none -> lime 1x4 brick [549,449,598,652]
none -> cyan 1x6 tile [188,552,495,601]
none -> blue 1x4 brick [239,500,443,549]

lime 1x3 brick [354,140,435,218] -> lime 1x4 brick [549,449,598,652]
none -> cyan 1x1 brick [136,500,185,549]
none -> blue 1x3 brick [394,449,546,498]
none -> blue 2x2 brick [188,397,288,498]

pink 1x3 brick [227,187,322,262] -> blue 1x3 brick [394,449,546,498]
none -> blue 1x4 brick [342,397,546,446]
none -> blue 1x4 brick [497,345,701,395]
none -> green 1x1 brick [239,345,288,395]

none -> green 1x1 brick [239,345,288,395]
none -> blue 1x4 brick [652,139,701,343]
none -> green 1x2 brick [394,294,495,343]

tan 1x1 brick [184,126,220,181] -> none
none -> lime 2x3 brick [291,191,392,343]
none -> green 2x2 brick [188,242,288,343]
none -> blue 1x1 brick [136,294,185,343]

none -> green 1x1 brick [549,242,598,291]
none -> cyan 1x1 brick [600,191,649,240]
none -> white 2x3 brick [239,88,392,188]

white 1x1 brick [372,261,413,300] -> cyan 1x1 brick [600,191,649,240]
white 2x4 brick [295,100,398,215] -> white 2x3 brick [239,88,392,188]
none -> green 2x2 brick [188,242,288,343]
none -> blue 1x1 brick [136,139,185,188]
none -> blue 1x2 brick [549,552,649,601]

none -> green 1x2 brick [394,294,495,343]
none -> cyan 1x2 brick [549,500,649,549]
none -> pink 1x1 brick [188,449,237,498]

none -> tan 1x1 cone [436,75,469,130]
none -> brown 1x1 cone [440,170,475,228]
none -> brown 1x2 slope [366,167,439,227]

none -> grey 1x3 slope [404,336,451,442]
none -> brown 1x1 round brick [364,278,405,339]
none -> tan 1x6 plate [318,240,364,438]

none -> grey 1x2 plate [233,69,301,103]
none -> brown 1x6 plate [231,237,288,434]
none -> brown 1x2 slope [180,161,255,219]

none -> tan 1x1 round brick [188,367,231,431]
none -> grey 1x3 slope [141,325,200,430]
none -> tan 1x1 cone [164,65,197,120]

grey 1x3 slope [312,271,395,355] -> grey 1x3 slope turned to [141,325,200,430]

▬▬▬▬▬▬

# [Work item]
Every line of the material above must be set down again exactly.

# [Exercise answer]
none -> lime 1x4 brick [549,449,598,652]
none -> cyan 1x6 tile [188,552,495,601]
none -> blue 1x4 brick [239,500,443,549]

lime 1x3 brick [354,140,435,218] -> lime 1x4 brick [549,449,598,652]
none -> cyan 1x1 brick [136,500,185,549]
none -> blue 1x3 brick [394,449,546,498]
none -> blue 2x2 brick [188,397,288,498]

pink 1x3 brick [227,187,322,262] -> blue 1x3 brick [394,449,546,498]
none -> blue 1x4 brick [342,397,546,446]
none -> blue 1x4 brick [497,345,701,395]
none -> green 1x1 brick [239,345,288,395]

none -> green 1x1 brick [239,345,288,395]
none -> blue 1x4 brick [652,139,701,343]
none -> green 1x2 brick [394,294,495,343]

tan 1x1 brick [184,126,220,181] -> none
none -> lime 2x3 brick [291,191,392,343]
none -> green 2x2 brick [188,242,288,343]
none -> blue 1x1 brick [136,294,185,343]

none -> green 1x1 brick [549,242,598,291]
none -> cyan 1x1 brick [600,191,649,240]
none -> white 2x3 brick [239,88,392,188]

white 1x1 brick [372,261,413,300] -> cyan 1x1 brick [600,191,649,240]
white 2x4 brick [295,100,398,215] -> white 2x3 brick [239,88,392,188]
none -> green 2x2 brick [188,242,288,343]
none -> blue 1x1 brick [136,139,185,188]
none -> blue 1x2 brick [549,552,649,601]

none -> green 1x2 brick [394,294,495,343]
none -> cyan 1x2 brick [549,500,649,549]
none -> pink 1x1 brick [188,449,237,498]

none -> tan 1x1 cone [436,75,469,130]
none -> brown 1x1 cone [440,170,475,228]
none -> brown 1x2 slope [366,167,439,227]

none -> grey 1x3 slope [404,336,451,442]
none -> brown 1x1 round brick [364,278,405,339]
none -> tan 1x6 plate [318,240,364,438]

none -> grey 1x2 plate [233,69,301,103]
none -> brown 1x6 plate [231,237,288,434]
none -> brown 1x2 slope [180,161,255,219]

none -> tan 1x1 round brick [188,367,231,431]
none -> grey 1x3 slope [141,325,200,430]
none -> tan 1x1 cone [164,65,197,120]

grey 1x3 slope [312,271,395,355] -> grey 1x3 slope turned to [141,325,200,430]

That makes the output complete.